> Assigned task
Transcribe the data as written, minus images.
____ Input data
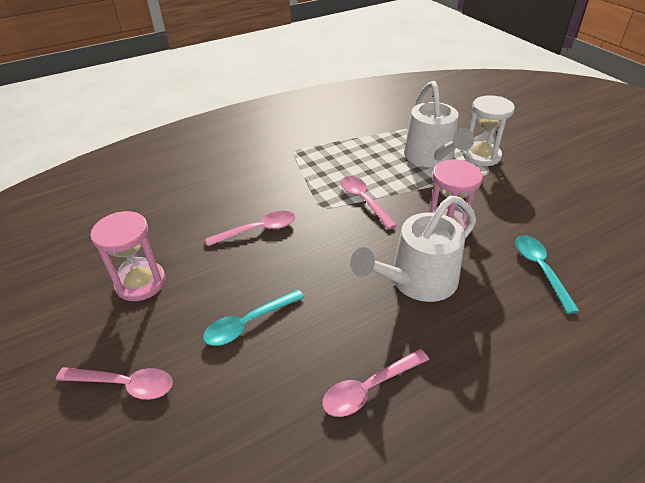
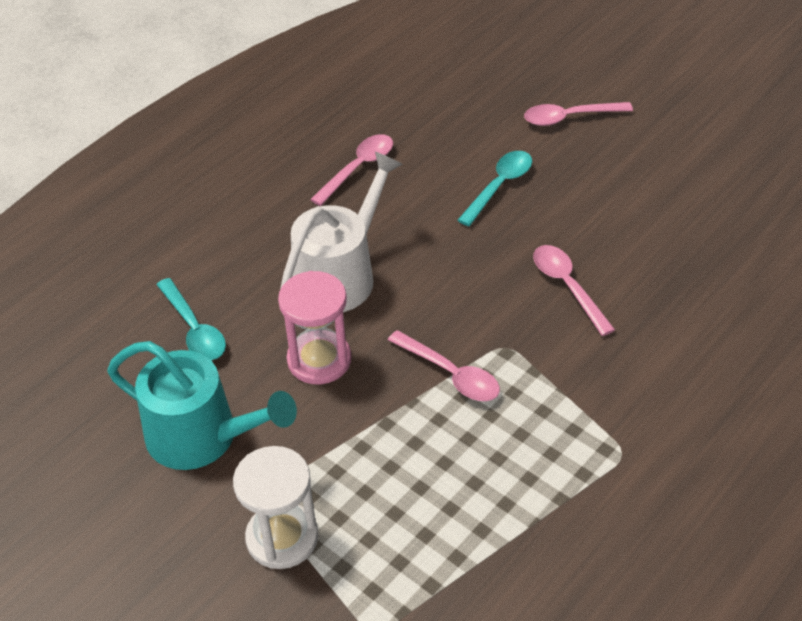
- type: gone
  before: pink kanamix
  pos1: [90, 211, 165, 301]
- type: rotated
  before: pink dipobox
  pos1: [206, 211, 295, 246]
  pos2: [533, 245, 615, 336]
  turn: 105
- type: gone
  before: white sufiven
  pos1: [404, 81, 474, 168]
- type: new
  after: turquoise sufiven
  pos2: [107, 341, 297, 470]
________
> The answer
- type: gone
  before: pink kanamix
  pos1: [90, 211, 165, 301]
- type: rotated
  before: pink dipobox
  pos1: [206, 211, 295, 246]
  pos2: [533, 245, 615, 336]
  turn: 105
- type: gone
  before: white sufiven
  pos1: [404, 81, 474, 168]
- type: new
  after: turquoise sufiven
  pos2: [107, 341, 297, 470]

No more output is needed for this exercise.